**PROBLEM STATEMENT**.
In the entries below, which lines run from the one containing "yellow camera: 3 -> 0" to the one containing "purple pawn: 5 -> 4"? Copy exactly those lines, ends included, and no others.

Object state change records:
········

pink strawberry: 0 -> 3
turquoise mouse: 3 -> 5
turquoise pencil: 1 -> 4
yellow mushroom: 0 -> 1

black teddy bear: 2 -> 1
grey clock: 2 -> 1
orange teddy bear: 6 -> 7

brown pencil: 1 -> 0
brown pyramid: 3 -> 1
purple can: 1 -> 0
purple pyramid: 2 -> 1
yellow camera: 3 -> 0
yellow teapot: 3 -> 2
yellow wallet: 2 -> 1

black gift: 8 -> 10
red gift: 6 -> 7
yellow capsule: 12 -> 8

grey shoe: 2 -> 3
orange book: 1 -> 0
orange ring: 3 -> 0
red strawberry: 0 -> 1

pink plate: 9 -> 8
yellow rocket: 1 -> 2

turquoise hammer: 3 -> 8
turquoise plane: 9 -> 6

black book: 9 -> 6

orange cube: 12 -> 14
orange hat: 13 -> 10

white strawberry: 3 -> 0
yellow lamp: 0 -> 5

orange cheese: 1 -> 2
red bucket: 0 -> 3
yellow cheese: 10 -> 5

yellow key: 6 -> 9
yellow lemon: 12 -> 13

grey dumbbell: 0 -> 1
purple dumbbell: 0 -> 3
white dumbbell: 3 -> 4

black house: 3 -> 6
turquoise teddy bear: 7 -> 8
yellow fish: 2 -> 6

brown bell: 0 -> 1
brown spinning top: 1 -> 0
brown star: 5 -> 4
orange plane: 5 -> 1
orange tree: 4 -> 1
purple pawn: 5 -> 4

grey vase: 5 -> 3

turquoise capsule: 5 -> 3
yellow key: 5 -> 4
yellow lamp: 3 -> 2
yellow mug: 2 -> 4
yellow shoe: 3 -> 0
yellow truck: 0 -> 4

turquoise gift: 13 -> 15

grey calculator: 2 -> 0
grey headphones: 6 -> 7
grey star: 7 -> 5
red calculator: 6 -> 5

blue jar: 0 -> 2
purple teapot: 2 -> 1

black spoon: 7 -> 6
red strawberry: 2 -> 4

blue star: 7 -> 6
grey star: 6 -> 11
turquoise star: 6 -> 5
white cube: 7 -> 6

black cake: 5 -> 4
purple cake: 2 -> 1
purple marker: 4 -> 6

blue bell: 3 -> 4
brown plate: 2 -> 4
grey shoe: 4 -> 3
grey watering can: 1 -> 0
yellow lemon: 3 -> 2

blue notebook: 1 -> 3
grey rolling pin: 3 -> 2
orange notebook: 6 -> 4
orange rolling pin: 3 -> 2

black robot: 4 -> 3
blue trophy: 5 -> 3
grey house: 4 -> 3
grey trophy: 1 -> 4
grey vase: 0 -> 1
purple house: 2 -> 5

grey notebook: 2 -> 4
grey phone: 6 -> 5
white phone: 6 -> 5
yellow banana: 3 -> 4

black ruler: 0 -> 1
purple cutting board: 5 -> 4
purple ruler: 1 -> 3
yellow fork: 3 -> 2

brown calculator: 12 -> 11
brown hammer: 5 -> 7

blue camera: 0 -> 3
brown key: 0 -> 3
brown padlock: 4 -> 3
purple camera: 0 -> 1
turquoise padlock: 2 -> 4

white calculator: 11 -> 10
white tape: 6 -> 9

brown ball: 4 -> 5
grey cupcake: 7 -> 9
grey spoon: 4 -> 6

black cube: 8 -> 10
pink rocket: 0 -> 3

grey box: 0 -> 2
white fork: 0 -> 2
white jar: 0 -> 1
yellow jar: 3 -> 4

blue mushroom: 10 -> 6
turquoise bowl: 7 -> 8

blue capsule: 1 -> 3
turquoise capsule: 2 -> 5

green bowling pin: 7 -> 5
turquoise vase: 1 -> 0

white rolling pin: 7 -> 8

········

**ANSWER BOX**.
yellow camera: 3 -> 0
yellow teapot: 3 -> 2
yellow wallet: 2 -> 1

black gift: 8 -> 10
red gift: 6 -> 7
yellow capsule: 12 -> 8

grey shoe: 2 -> 3
orange book: 1 -> 0
orange ring: 3 -> 0
red strawberry: 0 -> 1

pink plate: 9 -> 8
yellow rocket: 1 -> 2

turquoise hammer: 3 -> 8
turquoise plane: 9 -> 6

black book: 9 -> 6

orange cube: 12 -> 14
orange hat: 13 -> 10

white strawberry: 3 -> 0
yellow lamp: 0 -> 5

orange cheese: 1 -> 2
red bucket: 0 -> 3
yellow cheese: 10 -> 5

yellow key: 6 -> 9
yellow lemon: 12 -> 13

grey dumbbell: 0 -> 1
purple dumbbell: 0 -> 3
white dumbbell: 3 -> 4

black house: 3 -> 6
turquoise teddy bear: 7 -> 8
yellow fish: 2 -> 6

brown bell: 0 -> 1
brown spinning top: 1 -> 0
brown star: 5 -> 4
orange plane: 5 -> 1
orange tree: 4 -> 1
purple pawn: 5 -> 4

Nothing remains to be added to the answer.